---------- The records ----------

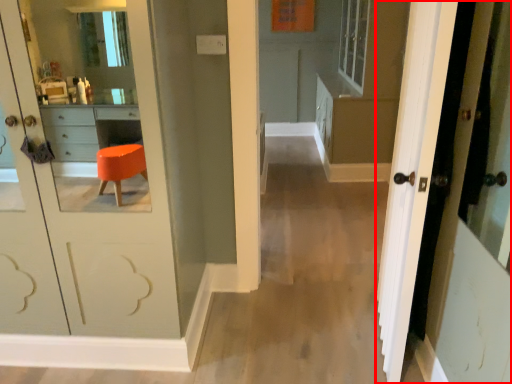
Question: From the image's perspective, where is door (annotated by the red box) located relative to dresser?

Choices:
 (A) below
 (B) above

Answer: (A)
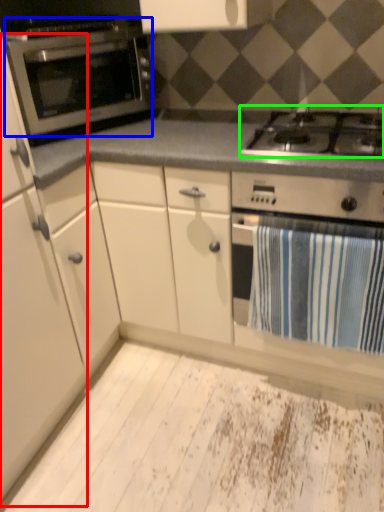
Question: Based on their relative distances, which object is farther from cabinetry (highlighted by a red box)? Choose from oven (highlighted by a blue box) and gas stove (highlighted by a green box).

Choices:
 (A) oven
 (B) gas stove

Answer: (B)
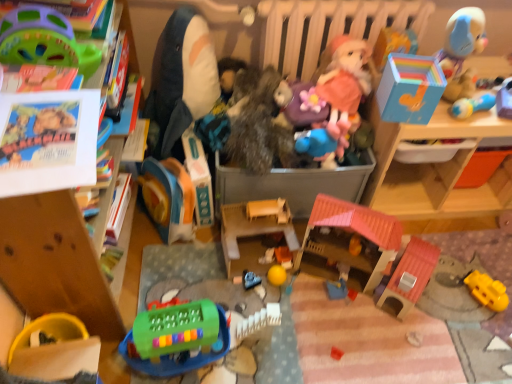
The image size is (512, 384). I want to click on free point above rubber yellow bowl at lower left, arranged as the first toy when viewed from the left (from a real-world perspective), so click(40, 355).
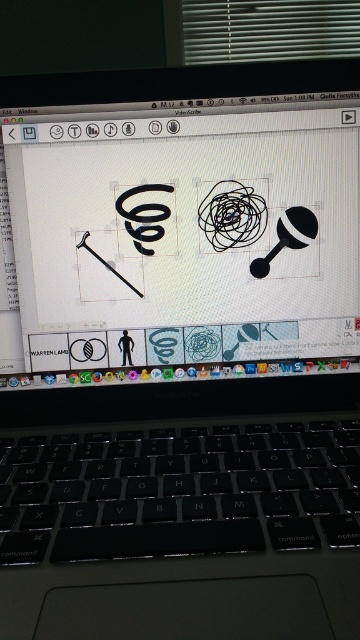
Question: Is black matte drawing at center further to camera compared to black matte keyboard at lower center?

Choices:
 (A) no
 (B) yes

Answer: (B)

Question: Is black matte drawing at center smaller than black matte keyboard at lower center?

Choices:
 (A) yes
 (B) no

Answer: (A)

Question: Which object is farther from the camera taking this photo?

Choices:
 (A) black matte drawing at center
 (B) black matte keyboard at lower center

Answer: (A)

Question: Which point appears farthest from the camera in this image?

Choices:
 (A) (239, 536)
 (B) (281, 161)

Answer: (B)

Question: Does black matte drawing at center come behind black matte keyboard at lower center?

Choices:
 (A) yes
 (B) no

Answer: (A)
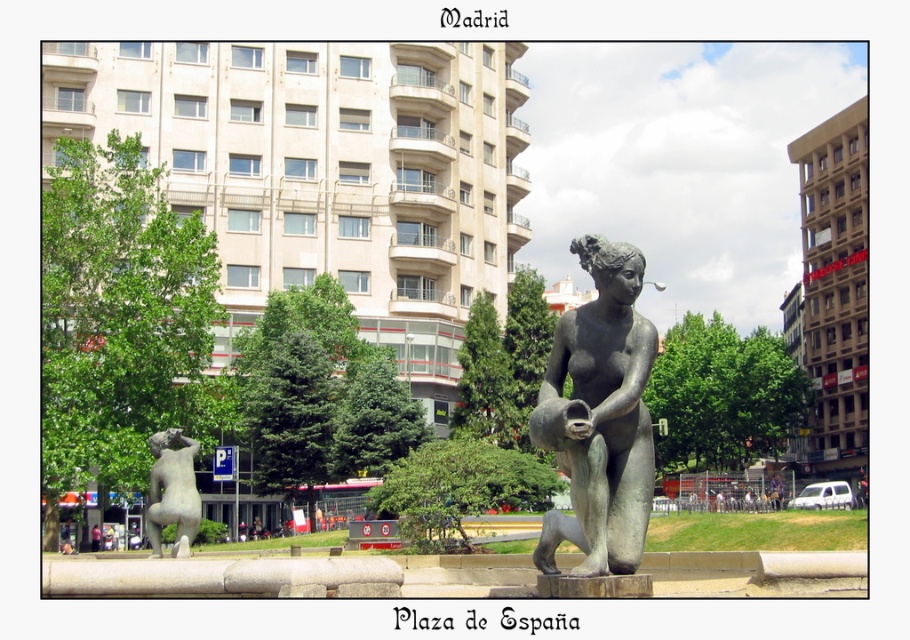
Question: Is bronze statue at center above bronze statue at lower left?

Choices:
 (A) yes
 (B) no

Answer: (A)

Question: Where is bronze statue at center located in relation to bronze statue at lower left in the image?

Choices:
 (A) below
 (B) above

Answer: (B)

Question: Is bronze statue at center closer to the viewer compared to bronze statue at lower left?

Choices:
 (A) no
 (B) yes

Answer: (B)

Question: Among these objects, which one is nearest to the camera?

Choices:
 (A) bronze statue at center
 (B) bronze statue at lower left

Answer: (A)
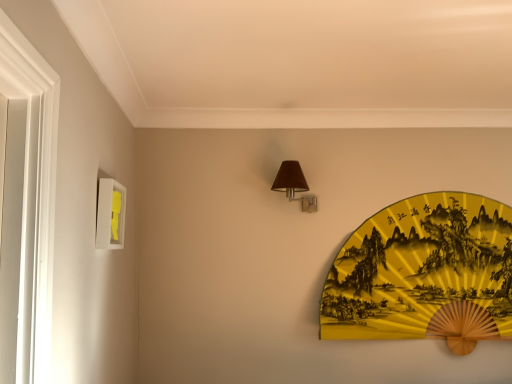
Question: In terms of size, does white matte picture frame at left appear bigger or smaller than yellow paper fan at upper right?

Choices:
 (A) small
 (B) big

Answer: (A)

Question: Is white matte picture frame at left taller or shorter than yellow paper fan at upper right?

Choices:
 (A) short
 (B) tall

Answer: (A)

Question: Considering the real-world distances, which object is closest to the white matte picture frame at left?

Choices:
 (A) matte brown fabric at upper center
 (B) yellow paper fan at upper right

Answer: (A)

Question: Based on their relative distances, which object is nearer to the yellow paper fan at upper right?

Choices:
 (A) white matte picture frame at left
 (B) matte brown fabric at upper center

Answer: (B)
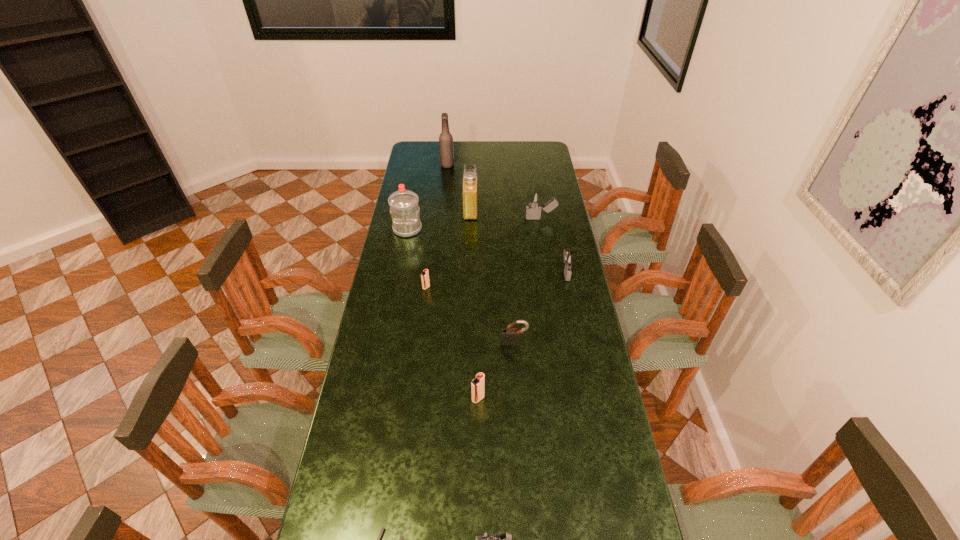
Image resolution: width=960 pixels, height=540 pixels. I want to click on the tallest object, so click(x=445, y=139).

Where is `the farthest object`? the farthest object is located at coordinates (445, 139).

Where is `perfume`? The height and width of the screenshot is (540, 960). perfume is located at coordinates (470, 188).

The image size is (960, 540). Find the location of `white water bottle`. white water bottle is located at coordinates click(x=404, y=208).

Find the location of a particular element. The image size is (960, 540). the biggest gray igniter is located at coordinates click(534, 198).

This screenshot has height=540, width=960. Find the location of `the tallest igniter`. the tallest igniter is located at coordinates (534, 198).

Locate an element on the screen. the second biggest gray igniter is located at coordinates (569, 260).

Locate an element on the screen. Image resolution: width=960 pixels, height=540 pixels. the fourth nearest igniter is located at coordinates (569, 260).

Image resolution: width=960 pixels, height=540 pixels. In order to click on the fourth farthest igniter in this screenshot , I will do `click(478, 384)`.

Find the location of a particular element. the nearer red igniter is located at coordinates (478, 384).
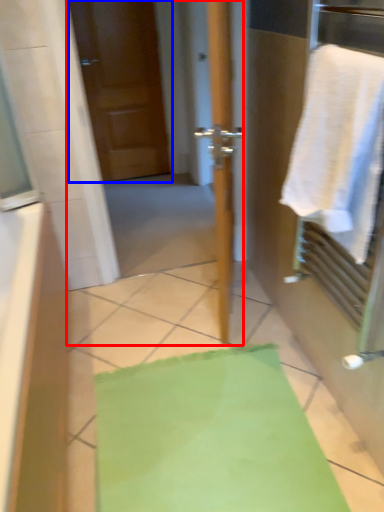
Question: Among these objects, which one is nearest to the camera, screen door (highlighted by a red box) or door (highlighted by a blue box)?

Choices:
 (A) screen door
 (B) door

Answer: (A)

----------

Work to be completed: Could you copy out every line of the listing above word for word, leaving the pictures out?

Answer section:
Question: From the image's perspective, where is door (annotated by the red box) located relative to dresser?

Choices:
 (A) below
 (B) above

Answer: (A)
Question: Based on their relative distances, which object is farther from cabinetry (highlighted by a red box)? Choose from oven (highlighted by a blue box) and gas stove (highlighted by a green box).

Choices:
 (A) oven
 (B) gas stove

Answer: (B)
The image size is (512, 384). I want to click on free point above rubber yellow bowl at lower left, arranged as the first toy when viewed from the left (from a real-world perspective), so click(40, 355).
Question: Is black matte drawing at center further to camera compared to black matte keyboard at lower center?

Choices:
 (A) no
 (B) yes

Answer: (B)

Question: Is black matte drawing at center smaller than black matte keyboard at lower center?

Choices:
 (A) yes
 (B) no

Answer: (A)

Question: Which object is farther from the camera taking this photo?

Choices:
 (A) black matte drawing at center
 (B) black matte keyboard at lower center

Answer: (A)

Question: Which point appears farthest from the camera in this image?

Choices:
 (A) (239, 536)
 (B) (281, 161)

Answer: (B)

Question: Does black matte drawing at center come behind black matte keyboard at lower center?

Choices:
 (A) yes
 (B) no

Answer: (A)
Question: Is bronze statue at center above bronze statue at lower left?

Choices:
 (A) yes
 (B) no

Answer: (A)

Question: Where is bronze statue at center located in relation to bronze statue at lower left in the image?

Choices:
 (A) below
 (B) above

Answer: (B)

Question: Is bronze statue at center closer to the viewer compared to bronze statue at lower left?

Choices:
 (A) no
 (B) yes

Answer: (B)

Question: Among these objects, which one is nearest to the camera?

Choices:
 (A) bronze statue at center
 (B) bronze statue at lower left

Answer: (A)
Question: In terms of size, does white matte picture frame at left appear bigger or smaller than yellow paper fan at upper right?

Choices:
 (A) small
 (B) big

Answer: (A)

Question: Is white matte picture frame at left taller or shorter than yellow paper fan at upper right?

Choices:
 (A) short
 (B) tall

Answer: (A)

Question: Considering the real-world distances, which object is closest to the white matte picture frame at left?

Choices:
 (A) matte brown fabric at upper center
 (B) yellow paper fan at upper right

Answer: (A)

Question: Based on their relative distances, which object is nearer to the yellow paper fan at upper right?

Choices:
 (A) white matte picture frame at left
 (B) matte brown fabric at upper center

Answer: (B)
Image resolution: width=960 pixels, height=540 pixels. I want to click on the tallest object, so click(x=445, y=139).

Where is `the farthest object`? the farthest object is located at coordinates (445, 139).

Where is `perfume`? The height and width of the screenshot is (540, 960). perfume is located at coordinates (470, 188).

The image size is (960, 540). Find the location of `white water bottle`. white water bottle is located at coordinates click(x=404, y=208).

Find the location of a particular element. The image size is (960, 540). the biggest gray igniter is located at coordinates click(534, 198).

This screenshot has height=540, width=960. Find the location of `the tallest igniter`. the tallest igniter is located at coordinates (534, 198).

Locate an element on the screen. the second biggest gray igniter is located at coordinates (569, 260).

Locate an element on the screen. Image resolution: width=960 pixels, height=540 pixels. the fourth nearest igniter is located at coordinates (569, 260).

Image resolution: width=960 pixels, height=540 pixels. In order to click on the fourth farthest igniter in this screenshot , I will do `click(478, 384)`.

Find the location of a particular element. the nearer red igniter is located at coordinates (478, 384).
Question: Among these objects, which one is nearest to the camera, screen door (highlighted by a red box) or door (highlighted by a blue box)?

Choices:
 (A) screen door
 (B) door

Answer: (A)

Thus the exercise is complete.